What this task involves
The answer must be an exact copy of the records, with every picture removed.

Input
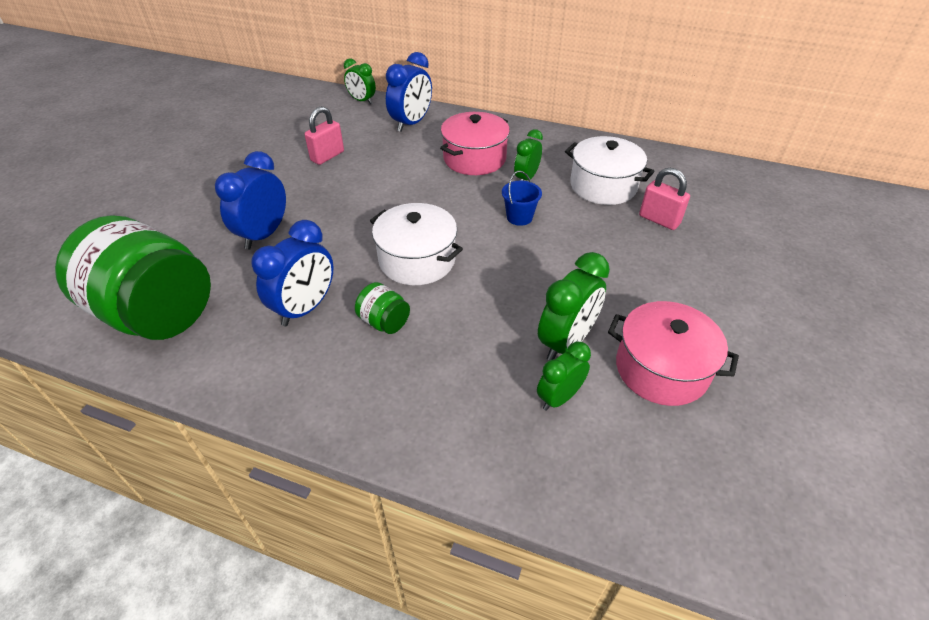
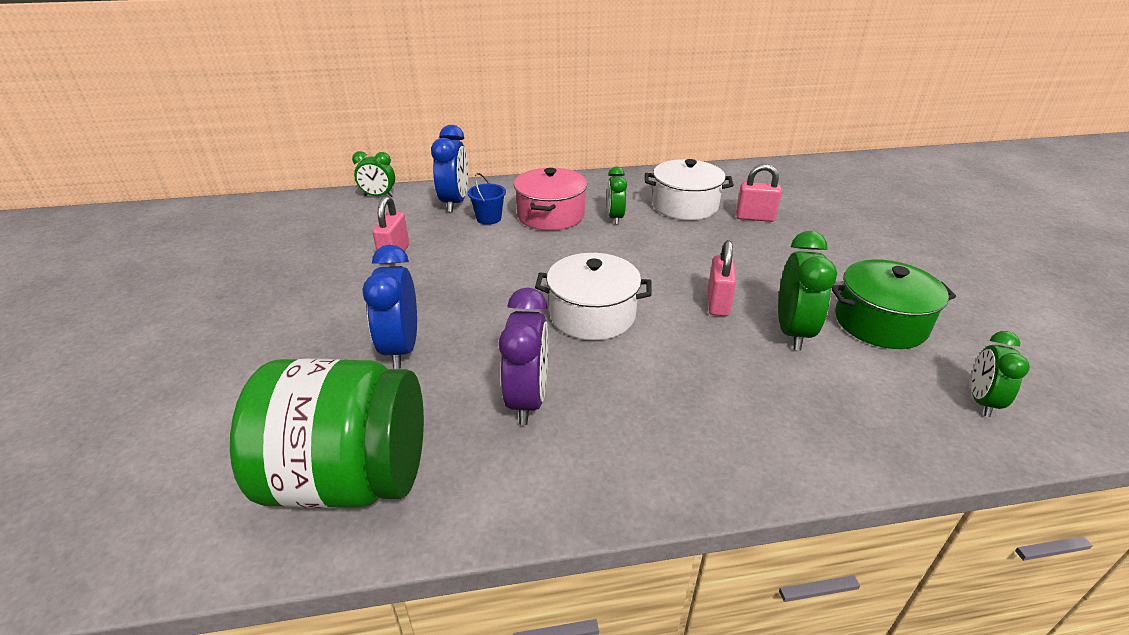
camera: 30 degrees left, 10 degrees down
blue clock [251,220,333,326] -> purple clock [499,288,548,425]
green jar [355,282,410,334] -> none
blue bucket [502,171,542,226] -> blue bucket moved to [468,173,506,225]
green clock [537,342,591,411] -> green clock moved to [972,331,1030,417]
pink pot [608,301,739,406] -> green pot [831,259,956,349]
none -> pink padlock [708,240,736,316]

Finished exercise
camera: 30 degrees left, 10 degrees down
blue clock [251,220,333,326] -> purple clock [499,288,548,425]
green jar [355,282,410,334] -> none
blue bucket [502,171,542,226] -> blue bucket moved to [468,173,506,225]
green clock [537,342,591,411] -> green clock moved to [972,331,1030,417]
pink pot [608,301,739,406] -> green pot [831,259,956,349]
none -> pink padlock [708,240,736,316]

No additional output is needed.